(Raw data Opens)

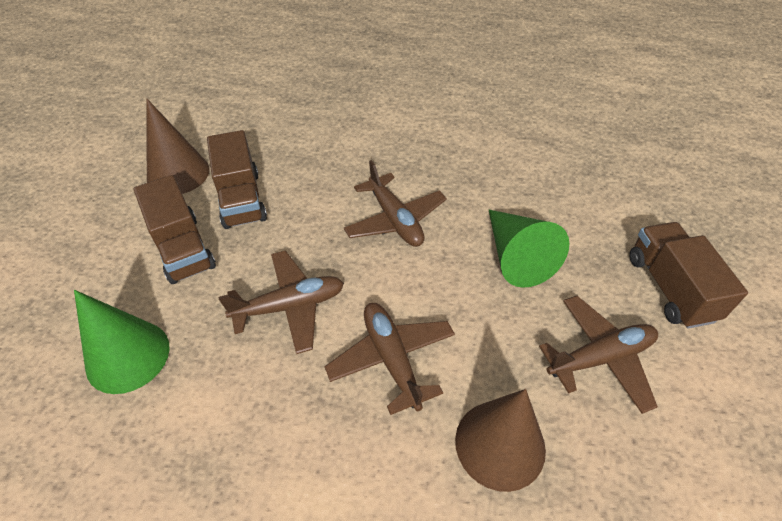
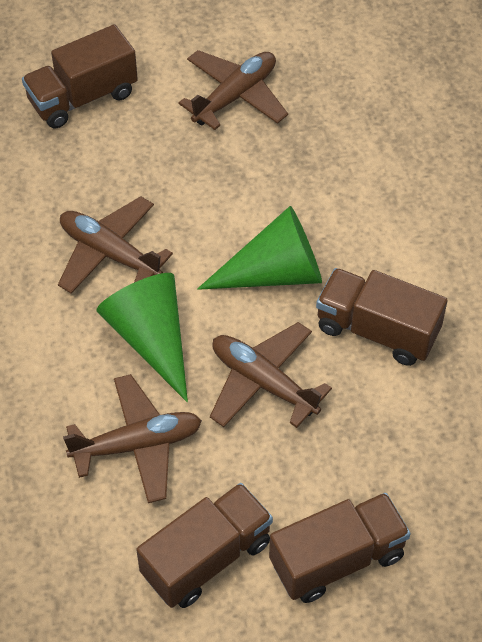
brown cone: 2 -> 0
brown truck: 3 -> 4

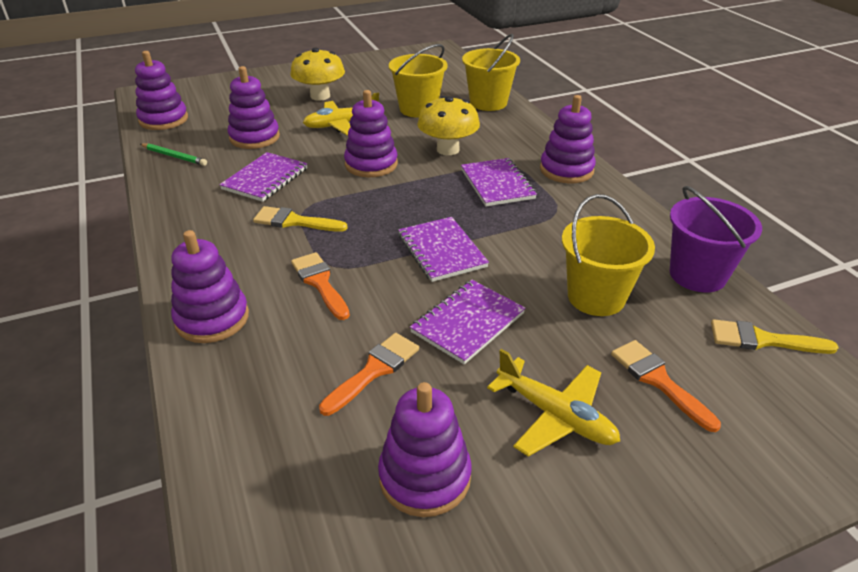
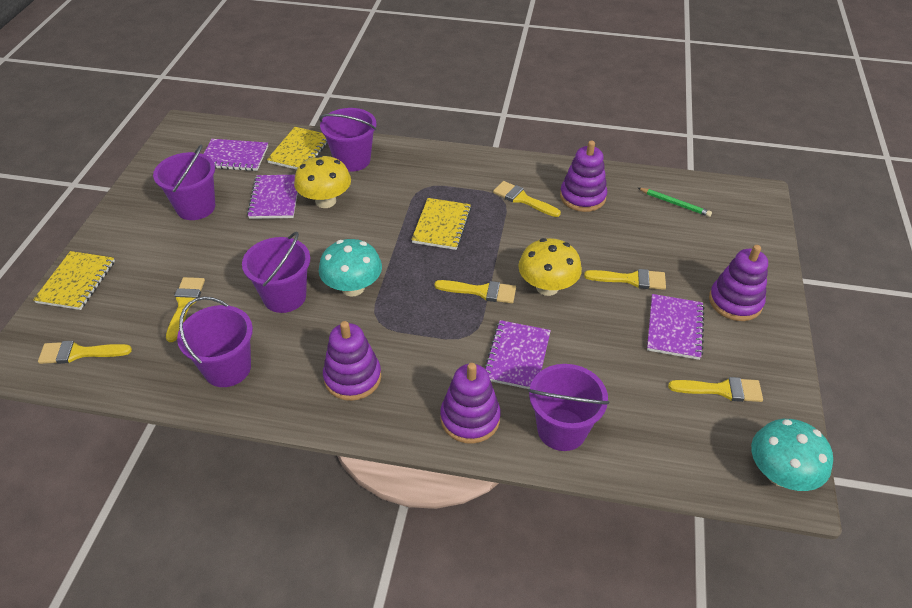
orange brush: 3 -> 0
purple bucket: 1 -> 5
purple stacking toy: 6 -> 4
turquoise mushroom: 0 -> 2
yellow brush: 2 -> 6
yellow bucket: 3 -> 0
yellow notebook: 0 -> 3
yellow plane: 2 -> 0

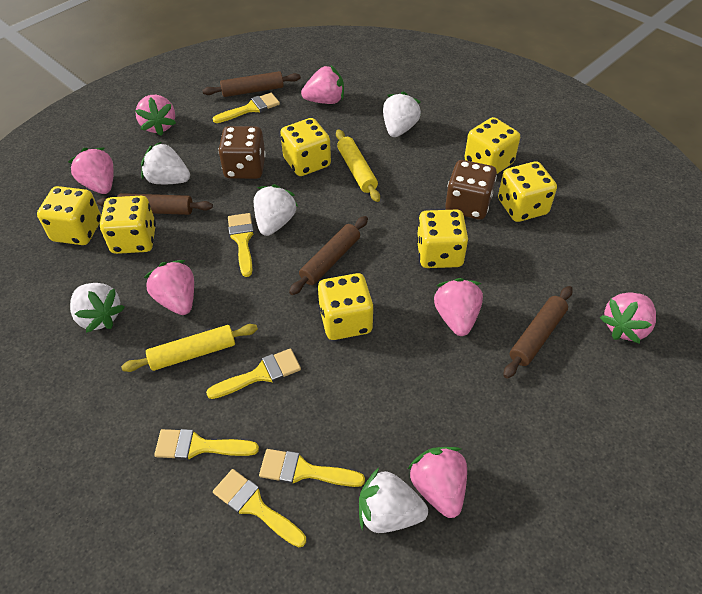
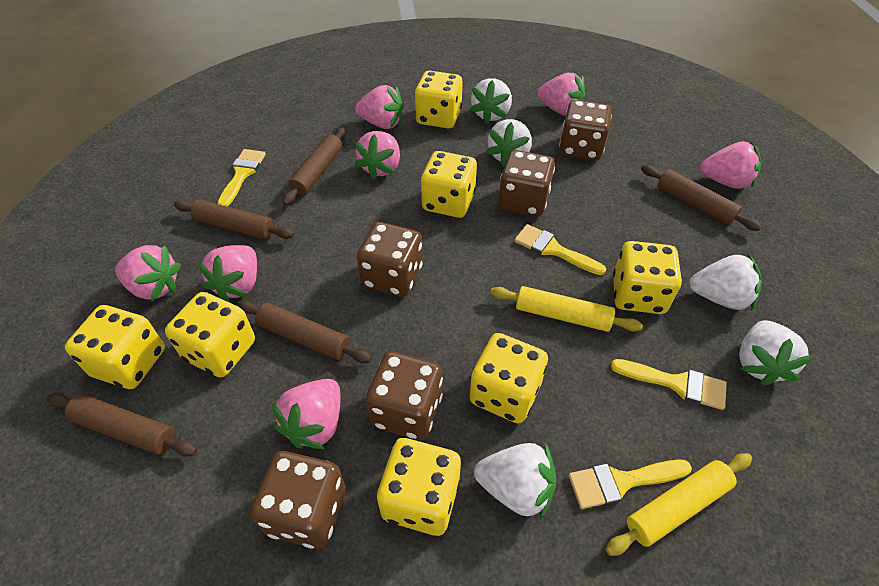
brown dice: 2 -> 5
brown rolling pin: 4 -> 5
yellow brush: 6 -> 4

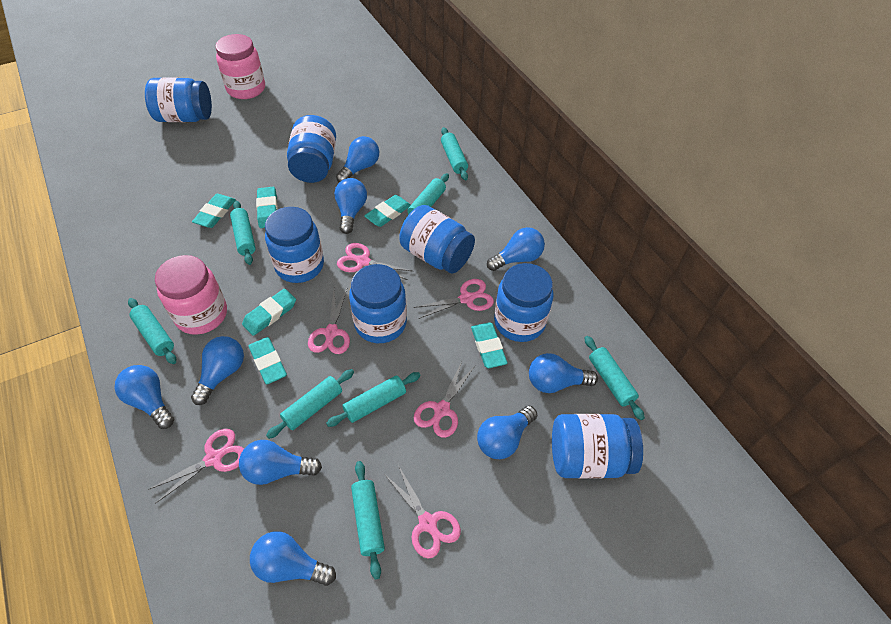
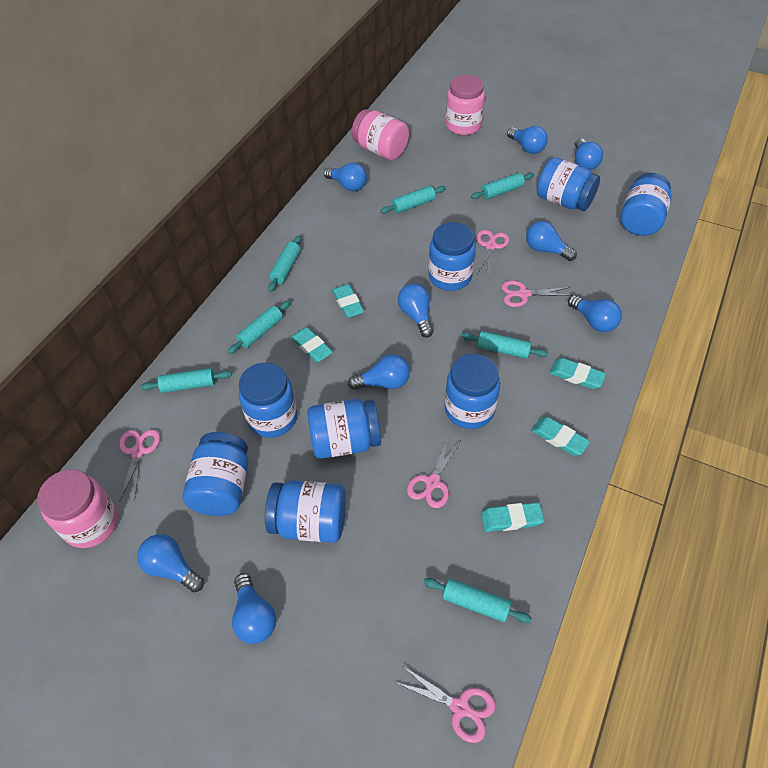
blue jar: 7 -> 8
pink jar: 2 -> 3
pink scissors: 6 -> 5
turquoise eraser: 6 -> 5
turquoise rolling pin: 8 -> 7

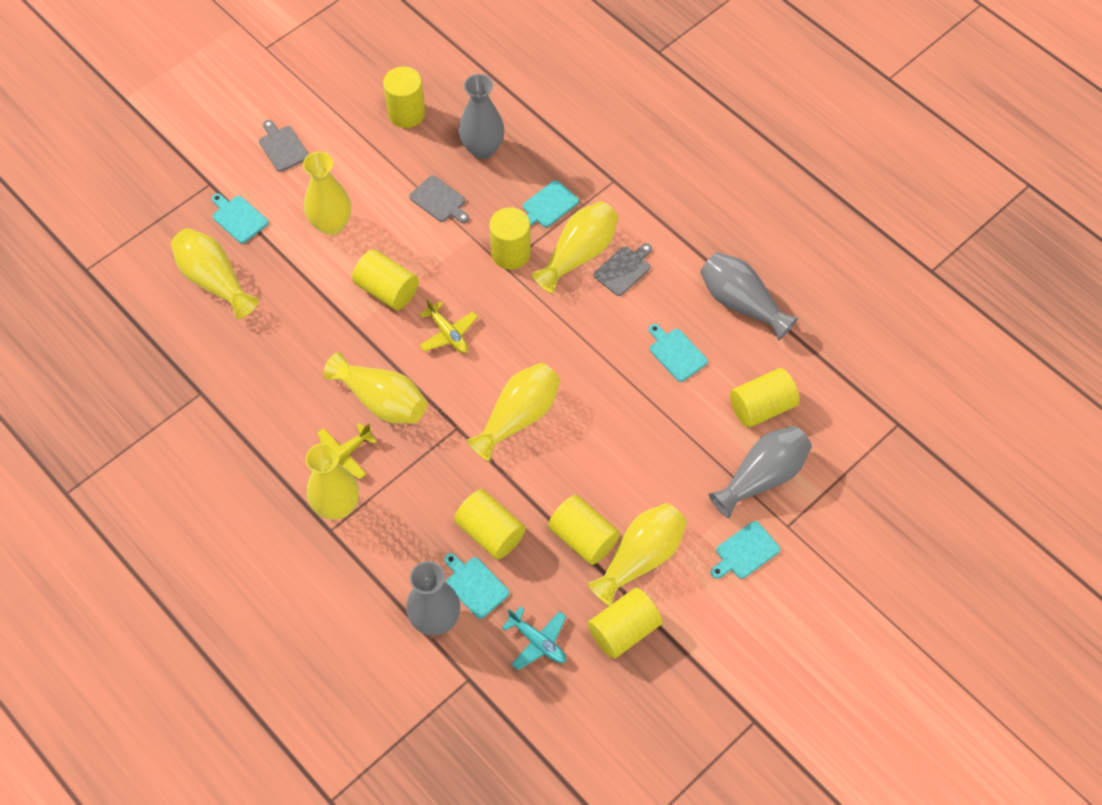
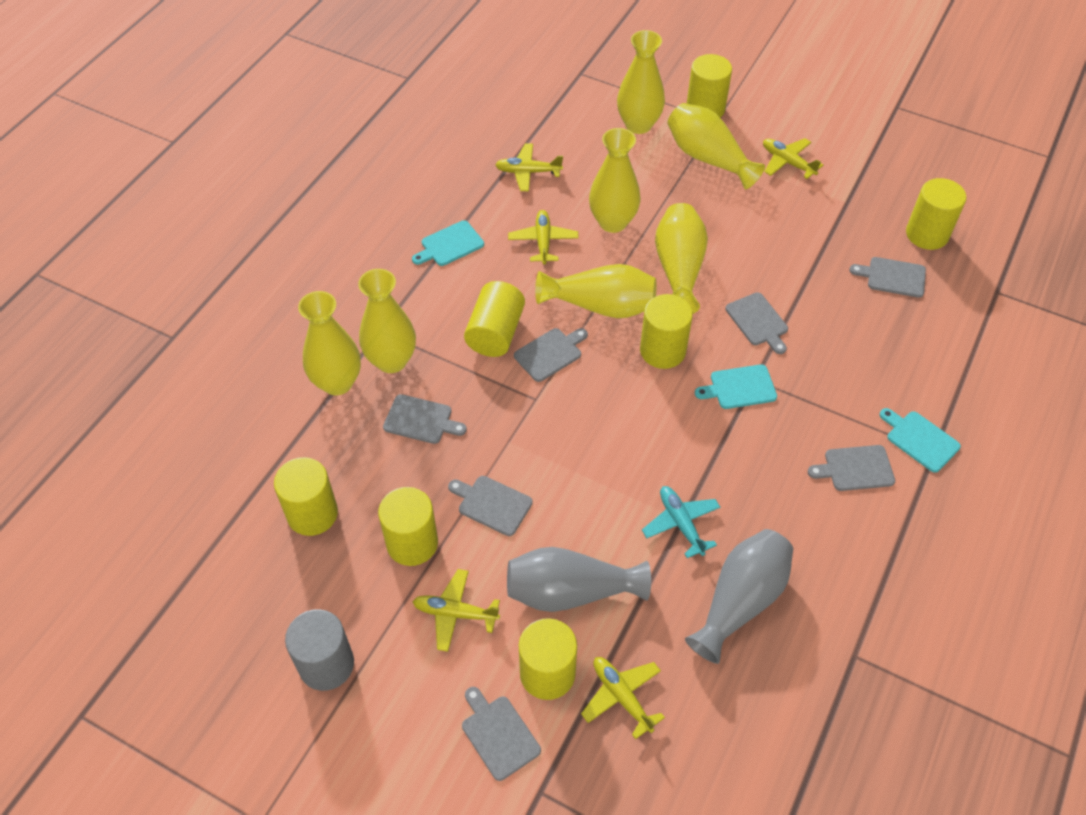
grey cutting board: 3 -> 7
grey cylinder: 0 -> 1
grey vase: 4 -> 2
turquoise cutting board: 5 -> 3
yellow plane: 2 -> 5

(Raw data Closes)

Assigned task — Whenever the string "grey" turns up in a line of the data, copy that line.

Output for this exercise —
grey cutting board: 3 -> 7
grey cylinder: 0 -> 1
grey vase: 4 -> 2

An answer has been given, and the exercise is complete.